(Task to complete): Go through the lines below and repeat each one exactly, skipping pictures.

(Given records):
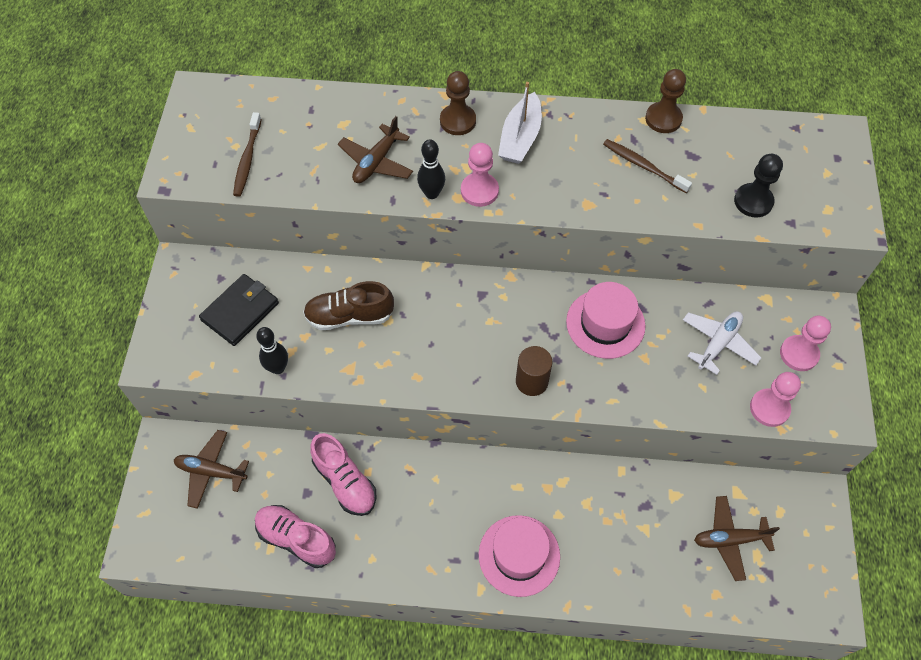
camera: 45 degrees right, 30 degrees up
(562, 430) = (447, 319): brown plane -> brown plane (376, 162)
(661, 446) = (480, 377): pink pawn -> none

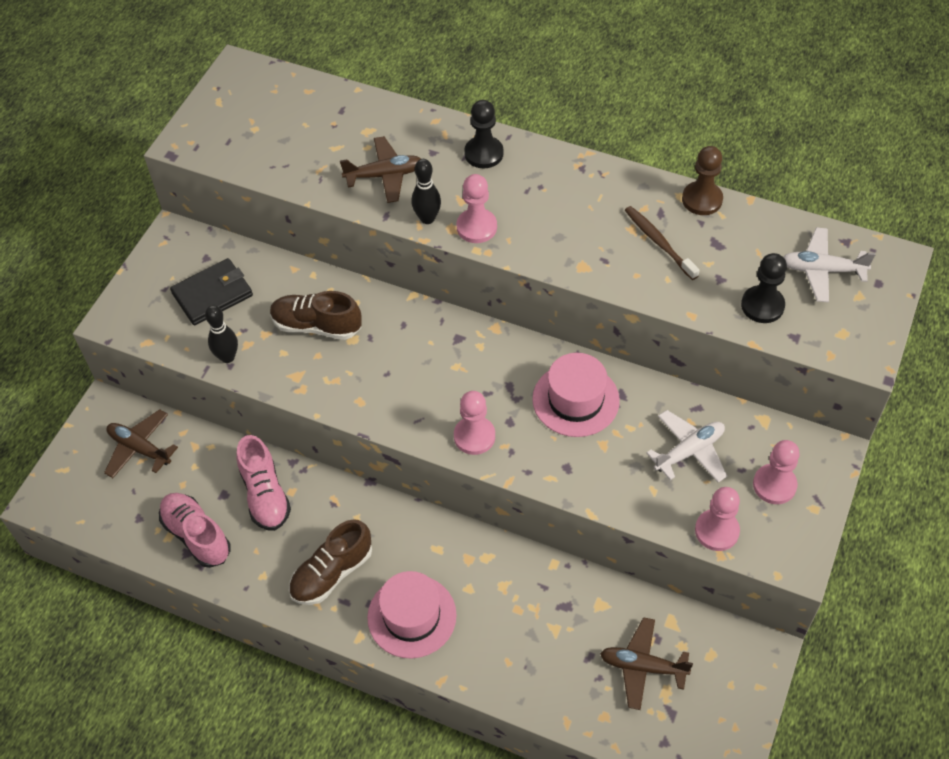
camera: 20 degrees right, 5 degrees down
(247, 159) = (261, 144): brown toothbrush -> none
(376, 162) = (385, 175): brown plane -> brown plane turned 150 degrees counterclockwise
(433, 537) = (332, 573): none -> brown shoe
(458, 121) = (484, 153): brown pawn -> black pawn
(520, 138) = (541, 185): white boat -> none
(532, 381) = (474, 436): brown cylinder -> pink pawn
(787, 158) = (821, 270): none -> white plane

(Answer to the problem):
camera: 45 degrees right, 30 degrees up
(562, 430) = (447, 319): brown plane -> brown plane (376, 162)
(661, 446) = (480, 377): pink pawn -> none

camera: 20 degrees right, 5 degrees down
(247, 159) = (261, 144): brown toothbrush -> none
(376, 162) = (385, 175): brown plane -> brown plane turned 150 degrees counterclockwise
(433, 537) = (332, 573): none -> brown shoe
(458, 121) = (484, 153): brown pawn -> black pawn
(520, 138) = (541, 185): white boat -> none
(532, 381) = (474, 436): brown cylinder -> pink pawn
(787, 158) = (821, 270): none -> white plane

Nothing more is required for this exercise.